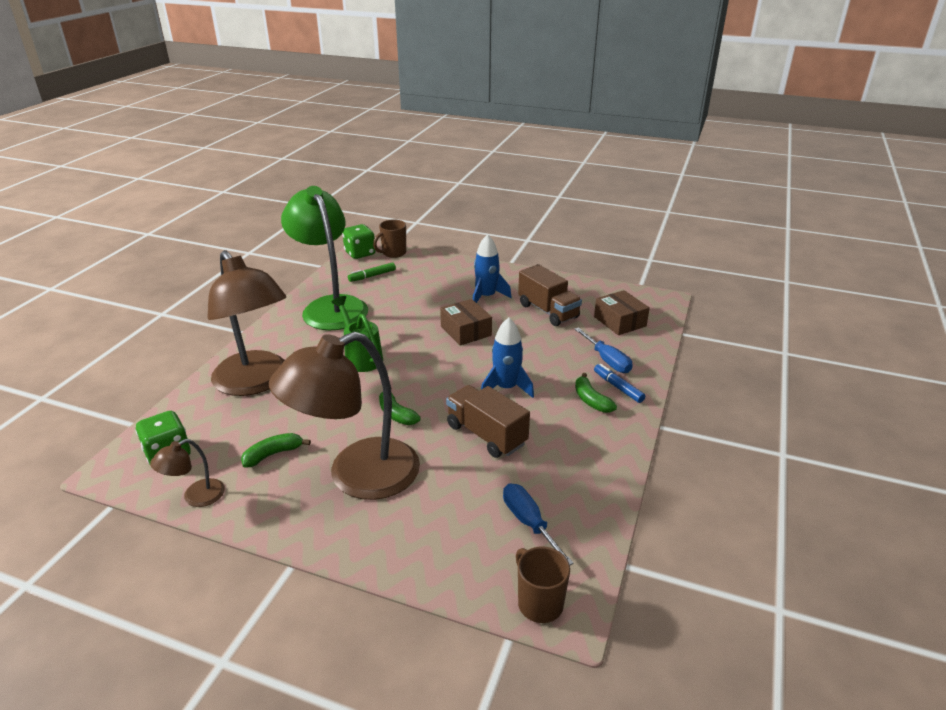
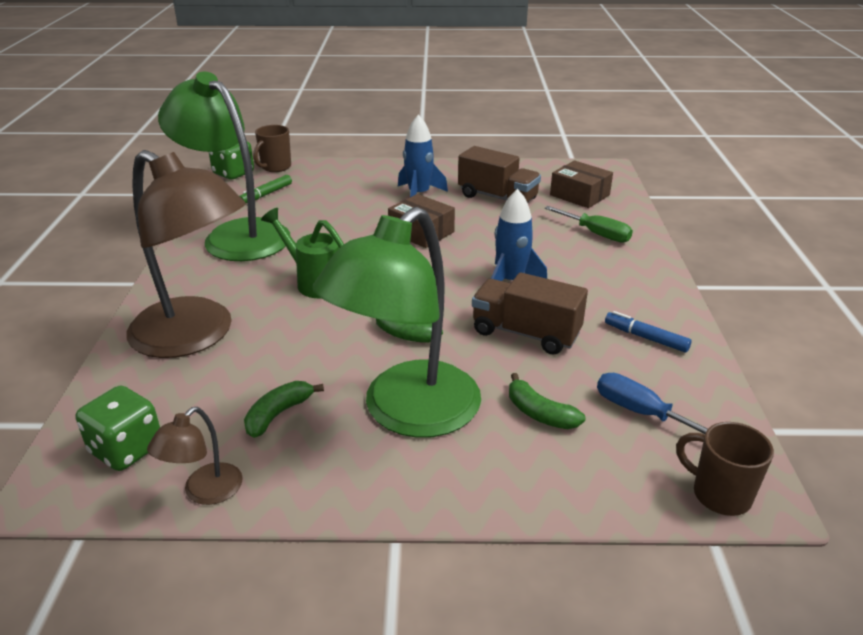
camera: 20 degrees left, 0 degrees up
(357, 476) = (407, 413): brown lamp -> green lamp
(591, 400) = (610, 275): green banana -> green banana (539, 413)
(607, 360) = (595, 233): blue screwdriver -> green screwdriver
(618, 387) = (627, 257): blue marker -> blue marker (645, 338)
* * *
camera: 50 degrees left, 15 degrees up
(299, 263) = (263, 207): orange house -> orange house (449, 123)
* * *
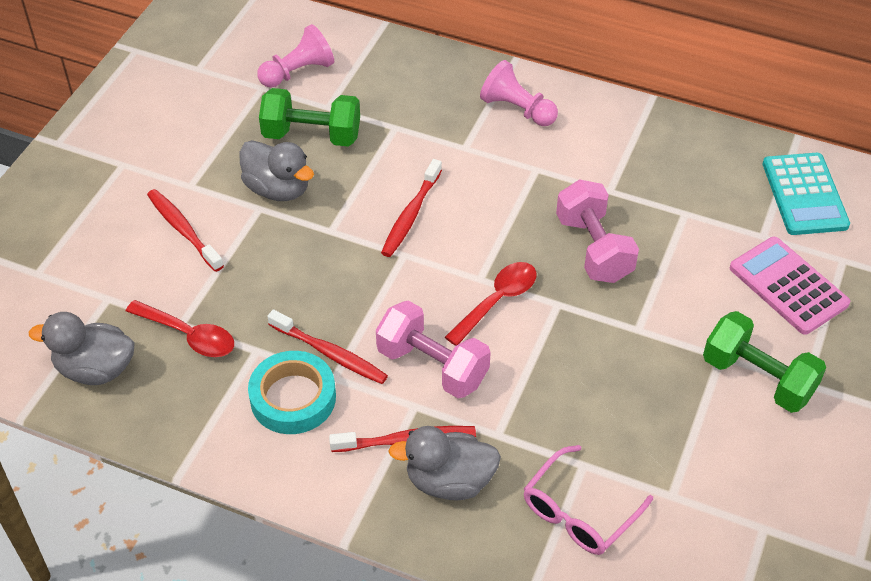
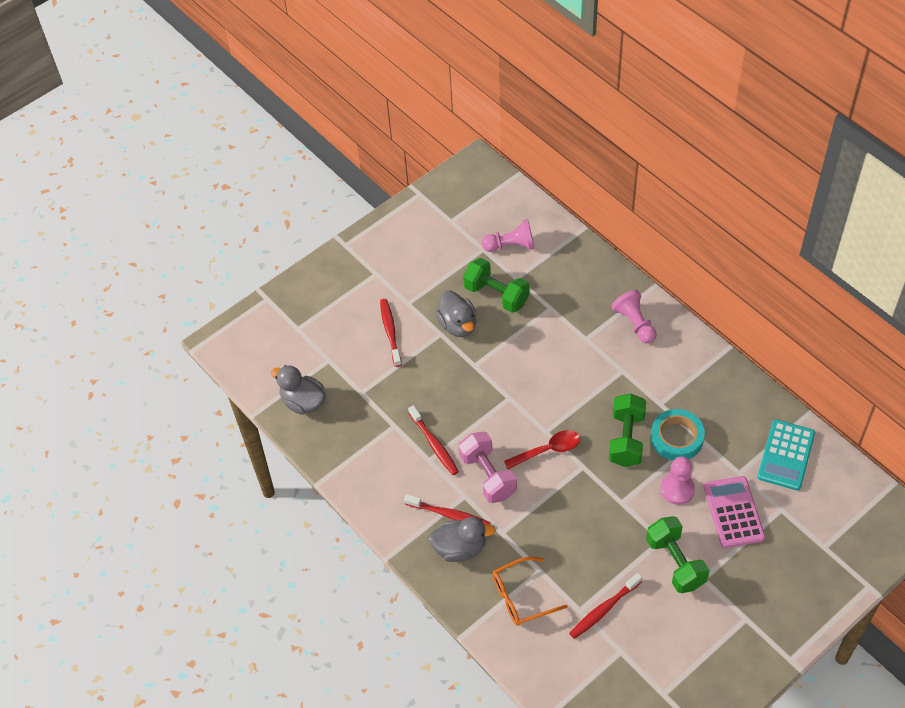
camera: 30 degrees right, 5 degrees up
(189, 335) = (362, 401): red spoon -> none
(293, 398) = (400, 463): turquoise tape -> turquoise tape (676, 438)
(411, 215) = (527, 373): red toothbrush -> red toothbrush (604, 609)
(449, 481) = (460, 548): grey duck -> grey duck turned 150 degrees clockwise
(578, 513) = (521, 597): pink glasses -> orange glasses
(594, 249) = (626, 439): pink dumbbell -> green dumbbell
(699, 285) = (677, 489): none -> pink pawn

- **Job**
Report each line of the material above where the word "left" appears.

- **Answer**
camera: 20 degrees left, 0 degrees up
camera: 50 degrees left, 15 degrees up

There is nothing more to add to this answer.